- **INFORMATION PROVIDED**
----
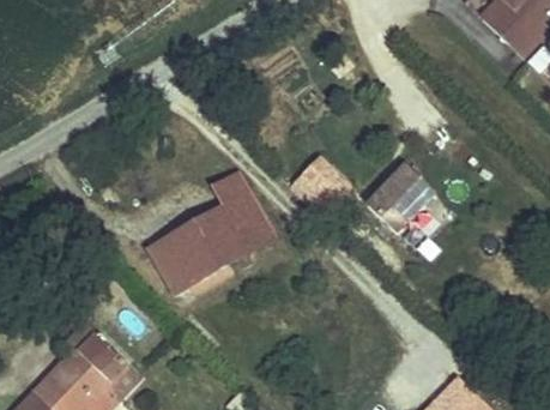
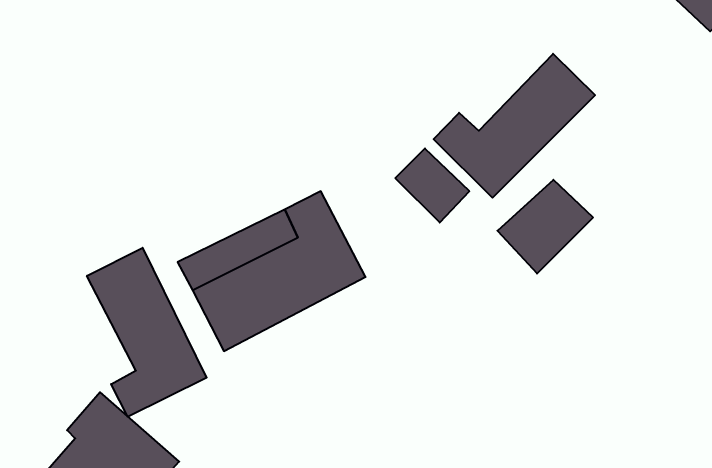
building: none -> [434,54,595,198]
building: none -> [87,248,207,417]

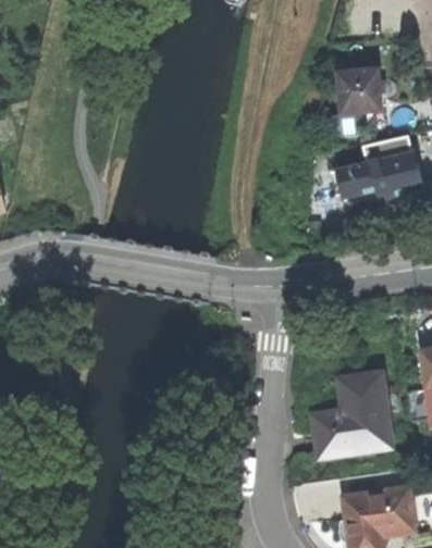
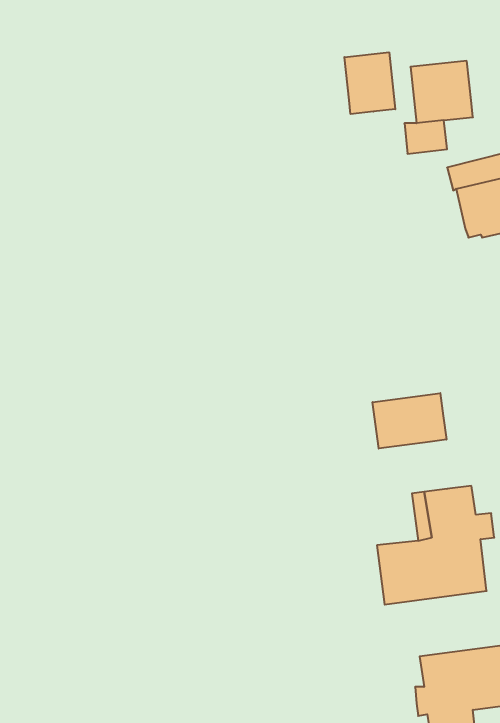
building: none -> [344,52,395,114]
building: [335,161,374,197] -> none
building: none -> [373,393,446,449]

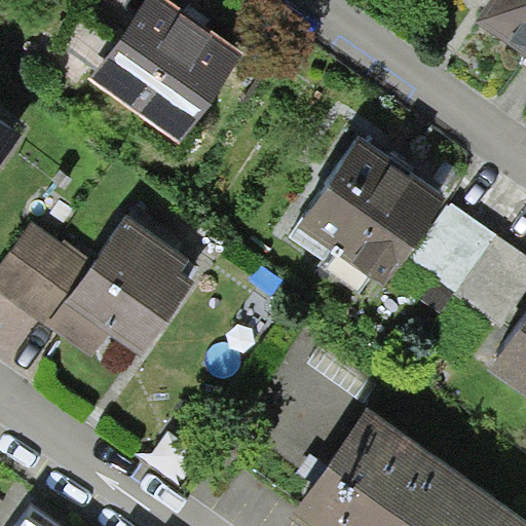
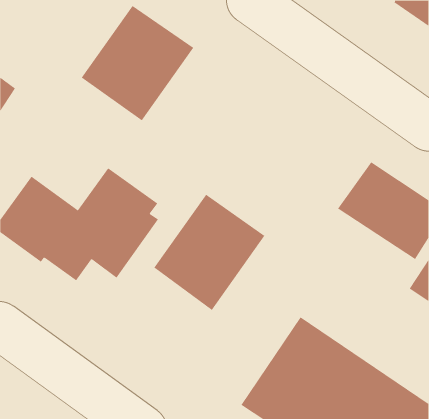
building: [287,128,447,287] -> none
building: none -> [153,194,265,311]

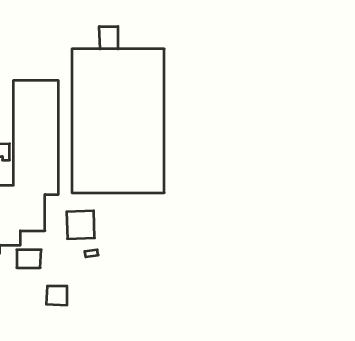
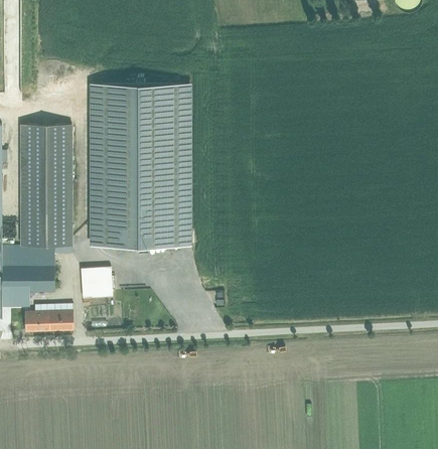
building: [99,26,118,49] -> none
building: [46,286,67,305] -> [51,310,75,331]

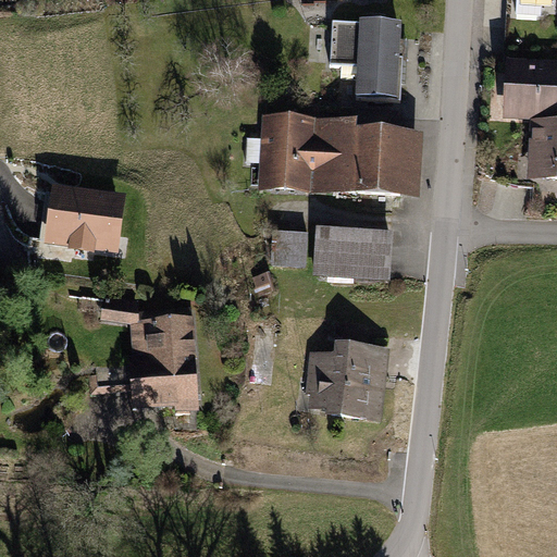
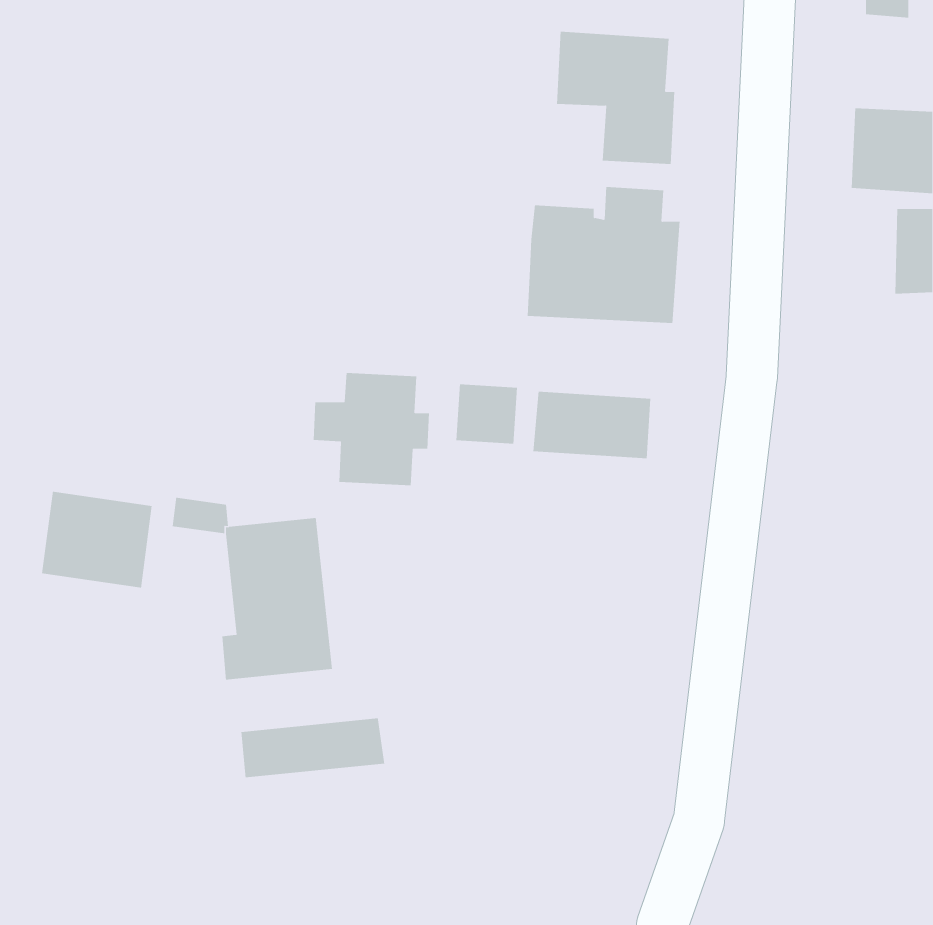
building: [246,119,315,186] -> [313,372,430,486]
building: [53,188,120,246] -> [41,491,153,588]
building: [311,347,384,416] -> none
building: none -> [241,717,385,778]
----
- **DESCRIPTION OF THE TASK**
Set down every record above exactly as it stands, but skip the pictures.

- **RESPONSE AREA**
building: none -> [434,54,595,198]
building: none -> [87,248,207,417]

building: none -> [344,52,395,114]
building: [335,161,374,197] -> none
building: none -> [373,393,446,449]

building: [287,128,447,287] -> none
building: none -> [153,194,265,311]

building: [99,26,118,49] -> none
building: [46,286,67,305] -> [51,310,75,331]

building: [246,119,315,186] -> [313,372,430,486]
building: [53,188,120,246] -> [41,491,153,588]
building: [311,347,384,416] -> none
building: none -> [241,717,385,778]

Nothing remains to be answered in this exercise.